Object count change data:

++++++++++++++++++++

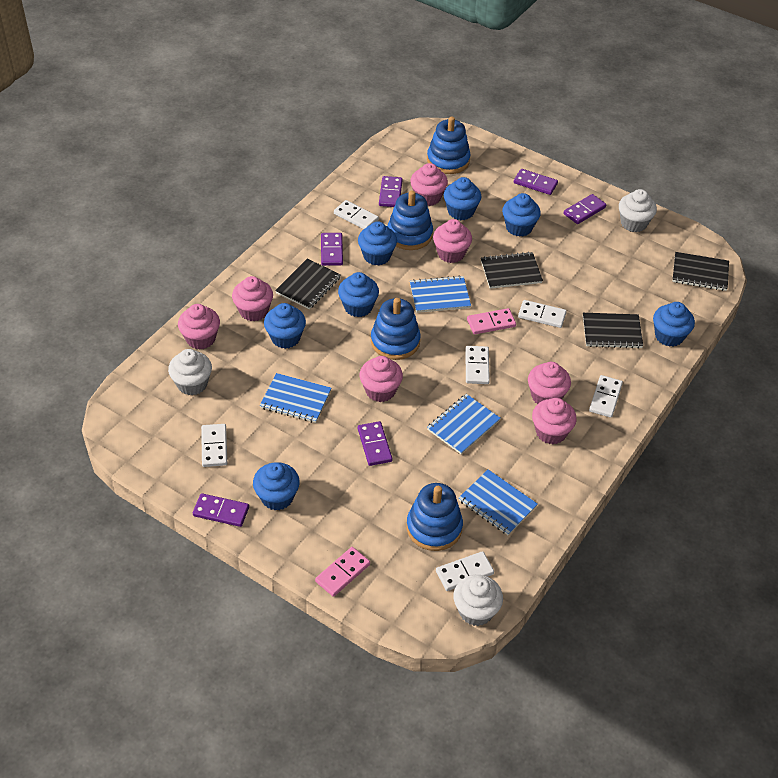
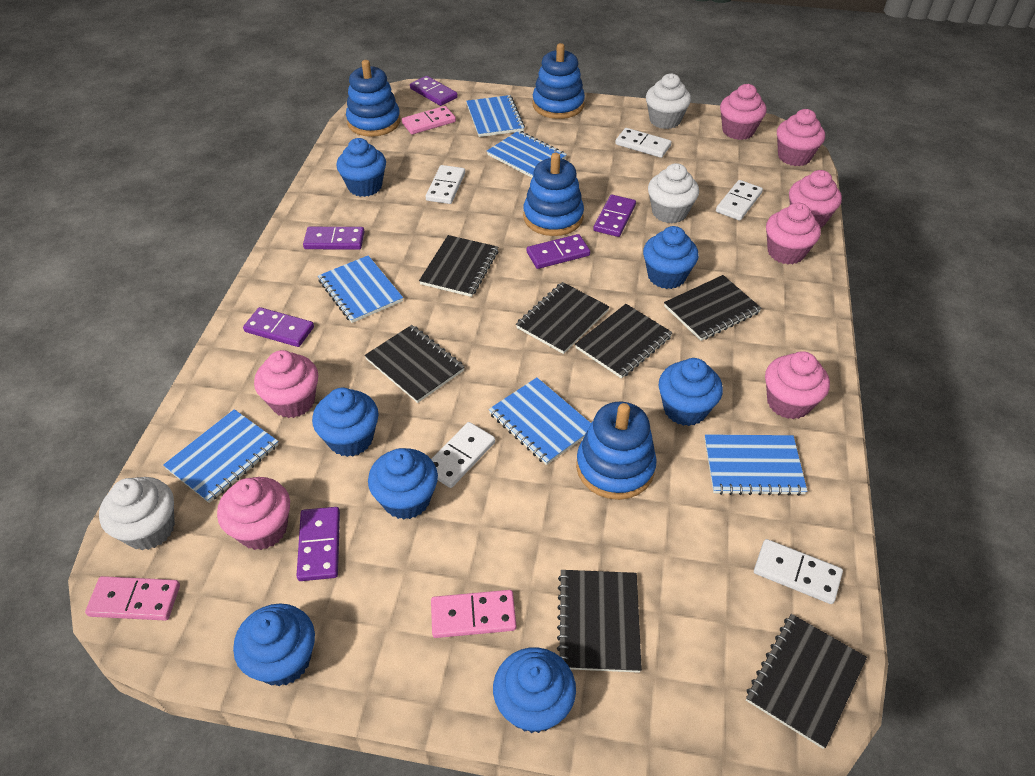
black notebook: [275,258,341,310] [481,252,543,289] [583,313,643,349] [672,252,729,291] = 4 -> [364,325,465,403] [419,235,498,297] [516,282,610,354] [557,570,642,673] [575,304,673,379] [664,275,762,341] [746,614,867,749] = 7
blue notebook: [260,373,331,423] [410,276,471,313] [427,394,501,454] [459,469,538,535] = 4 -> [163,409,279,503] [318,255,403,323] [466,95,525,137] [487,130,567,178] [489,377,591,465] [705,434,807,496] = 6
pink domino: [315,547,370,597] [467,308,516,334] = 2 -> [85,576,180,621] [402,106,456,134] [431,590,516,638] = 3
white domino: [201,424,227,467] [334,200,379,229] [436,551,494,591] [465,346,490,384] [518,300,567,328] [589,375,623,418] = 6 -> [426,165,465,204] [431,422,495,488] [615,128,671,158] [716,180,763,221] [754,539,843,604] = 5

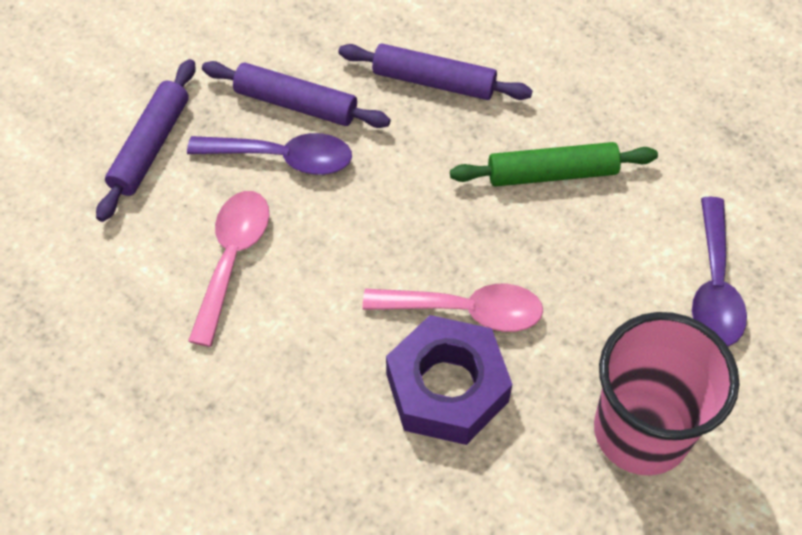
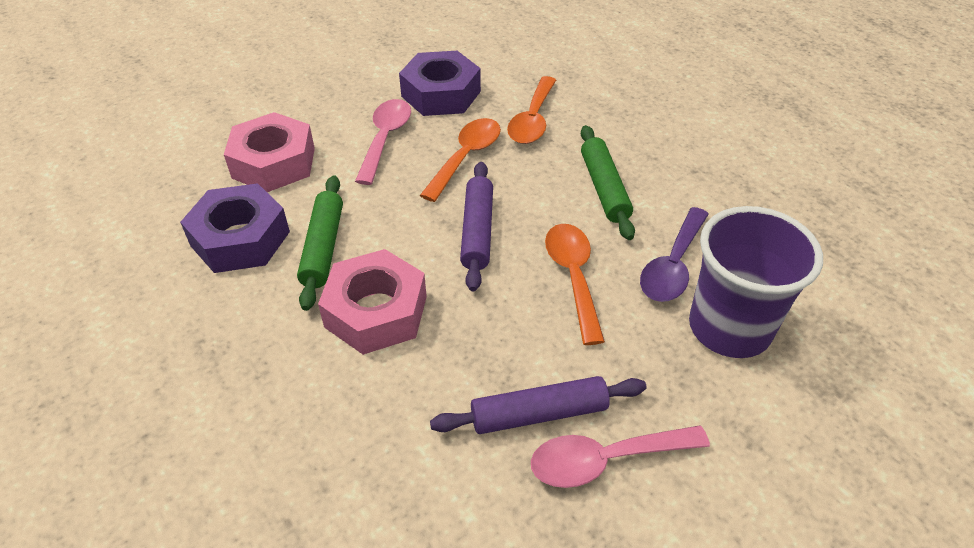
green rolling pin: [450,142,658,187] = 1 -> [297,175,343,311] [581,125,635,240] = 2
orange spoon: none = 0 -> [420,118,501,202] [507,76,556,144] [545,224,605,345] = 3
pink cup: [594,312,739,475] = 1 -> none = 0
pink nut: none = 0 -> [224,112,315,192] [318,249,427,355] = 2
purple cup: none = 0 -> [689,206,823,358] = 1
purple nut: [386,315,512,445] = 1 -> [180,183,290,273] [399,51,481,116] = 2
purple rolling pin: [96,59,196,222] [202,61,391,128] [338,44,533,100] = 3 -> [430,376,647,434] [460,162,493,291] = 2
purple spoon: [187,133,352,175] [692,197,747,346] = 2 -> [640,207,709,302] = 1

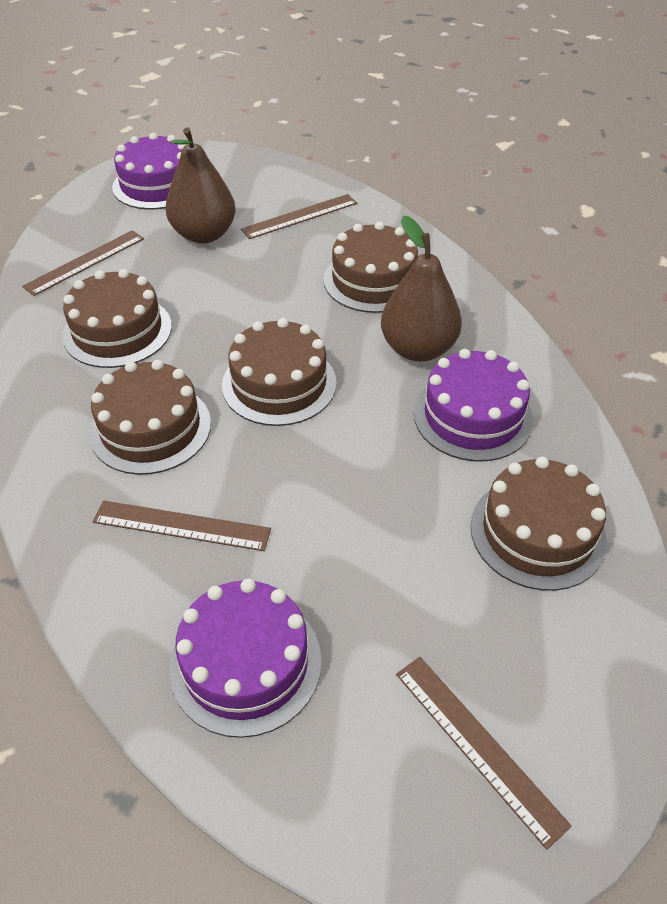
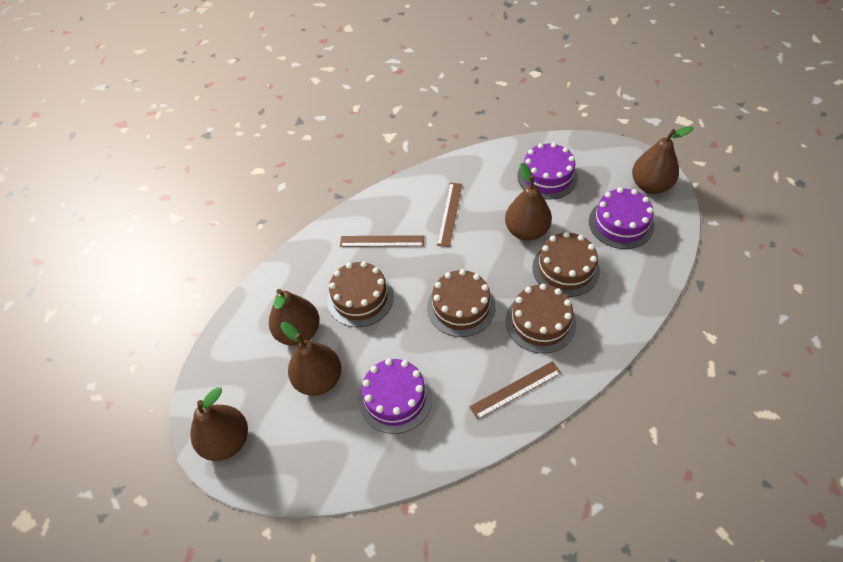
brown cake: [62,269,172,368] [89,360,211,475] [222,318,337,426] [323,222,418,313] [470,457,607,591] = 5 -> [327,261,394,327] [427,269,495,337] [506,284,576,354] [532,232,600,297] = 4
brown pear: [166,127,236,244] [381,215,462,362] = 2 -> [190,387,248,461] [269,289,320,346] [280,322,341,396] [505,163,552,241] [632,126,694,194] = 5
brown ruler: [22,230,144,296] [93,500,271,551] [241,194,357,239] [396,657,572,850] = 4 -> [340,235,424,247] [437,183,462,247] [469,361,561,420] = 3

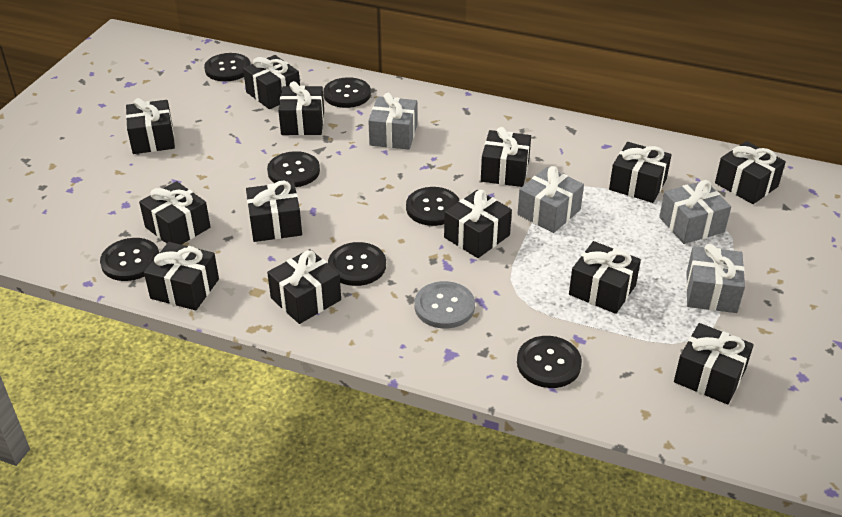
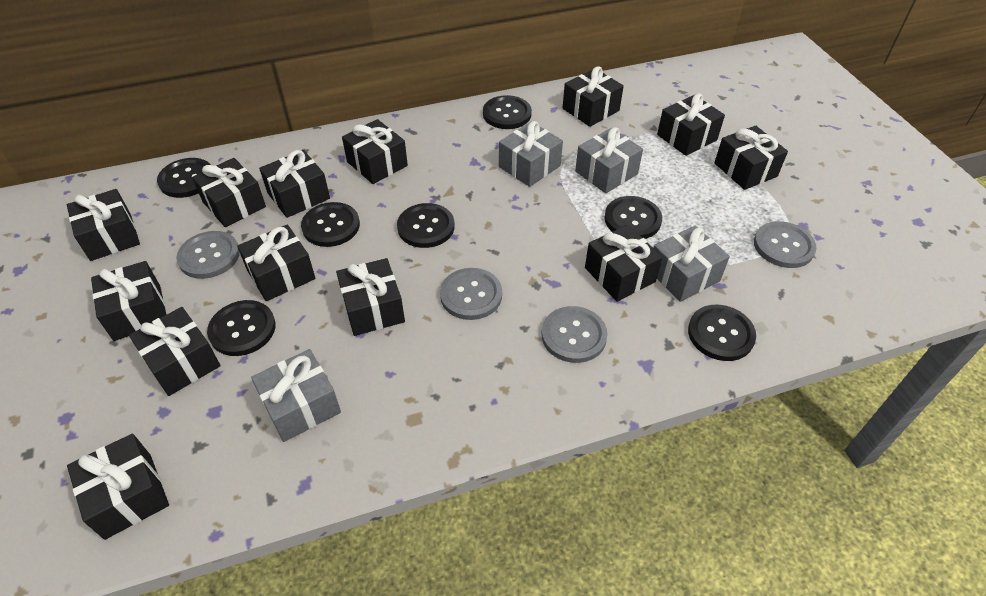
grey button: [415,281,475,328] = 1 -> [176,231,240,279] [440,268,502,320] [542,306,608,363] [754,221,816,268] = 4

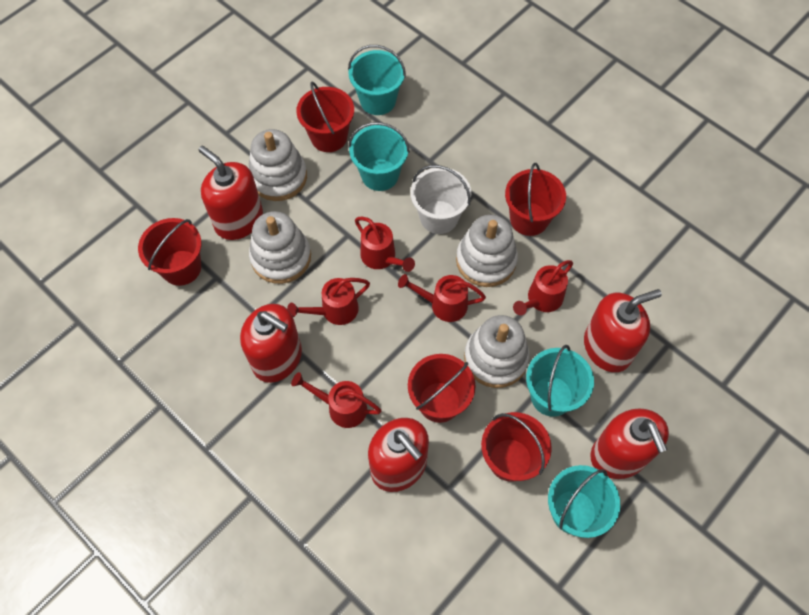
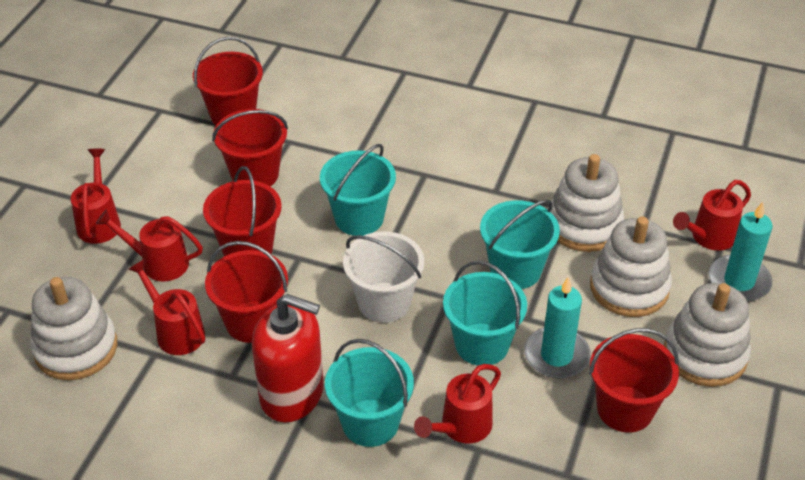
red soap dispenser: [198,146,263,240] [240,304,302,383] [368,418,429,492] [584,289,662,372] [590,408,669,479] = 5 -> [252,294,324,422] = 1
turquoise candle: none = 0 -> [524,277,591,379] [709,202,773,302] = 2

++++++++++++++++++++

TASK TO CARRY OUT: Every line above should be returned word for word, with the pictures left behind.

YOUR SOLUTION:
black notebook: [275,258,341,310] [481,252,543,289] [583,313,643,349] [672,252,729,291] = 4 -> [364,325,465,403] [419,235,498,297] [516,282,610,354] [557,570,642,673] [575,304,673,379] [664,275,762,341] [746,614,867,749] = 7
blue notebook: [260,373,331,423] [410,276,471,313] [427,394,501,454] [459,469,538,535] = 4 -> [163,409,279,503] [318,255,403,323] [466,95,525,137] [487,130,567,178] [489,377,591,465] [705,434,807,496] = 6
pink domino: [315,547,370,597] [467,308,516,334] = 2 -> [85,576,180,621] [402,106,456,134] [431,590,516,638] = 3
white domino: [201,424,227,467] [334,200,379,229] [436,551,494,591] [465,346,490,384] [518,300,567,328] [589,375,623,418] = 6 -> [426,165,465,204] [431,422,495,488] [615,128,671,158] [716,180,763,221] [754,539,843,604] = 5

green rolling pin: [450,142,658,187] = 1 -> [297,175,343,311] [581,125,635,240] = 2
orange spoon: none = 0 -> [420,118,501,202] [507,76,556,144] [545,224,605,345] = 3
pink cup: [594,312,739,475] = 1 -> none = 0
pink nut: none = 0 -> [224,112,315,192] [318,249,427,355] = 2
purple cup: none = 0 -> [689,206,823,358] = 1
purple nut: [386,315,512,445] = 1 -> [180,183,290,273] [399,51,481,116] = 2
purple rolling pin: [96,59,196,222] [202,61,391,128] [338,44,533,100] = 3 -> [430,376,647,434] [460,162,493,291] = 2
purple spoon: [187,133,352,175] [692,197,747,346] = 2 -> [640,207,709,302] = 1

brown cake: [62,269,172,368] [89,360,211,475] [222,318,337,426] [323,222,418,313] [470,457,607,591] = 5 -> [327,261,394,327] [427,269,495,337] [506,284,576,354] [532,232,600,297] = 4
brown pear: [166,127,236,244] [381,215,462,362] = 2 -> [190,387,248,461] [269,289,320,346] [280,322,341,396] [505,163,552,241] [632,126,694,194] = 5
brown ruler: [22,230,144,296] [93,500,271,551] [241,194,357,239] [396,657,572,850] = 4 -> [340,235,424,247] [437,183,462,247] [469,361,561,420] = 3

grey button: [415,281,475,328] = 1 -> [176,231,240,279] [440,268,502,320] [542,306,608,363] [754,221,816,268] = 4

red soap dispenser: [198,146,263,240] [240,304,302,383] [368,418,429,492] [584,289,662,372] [590,408,669,479] = 5 -> [252,294,324,422] = 1
turquoise candle: none = 0 -> [524,277,591,379] [709,202,773,302] = 2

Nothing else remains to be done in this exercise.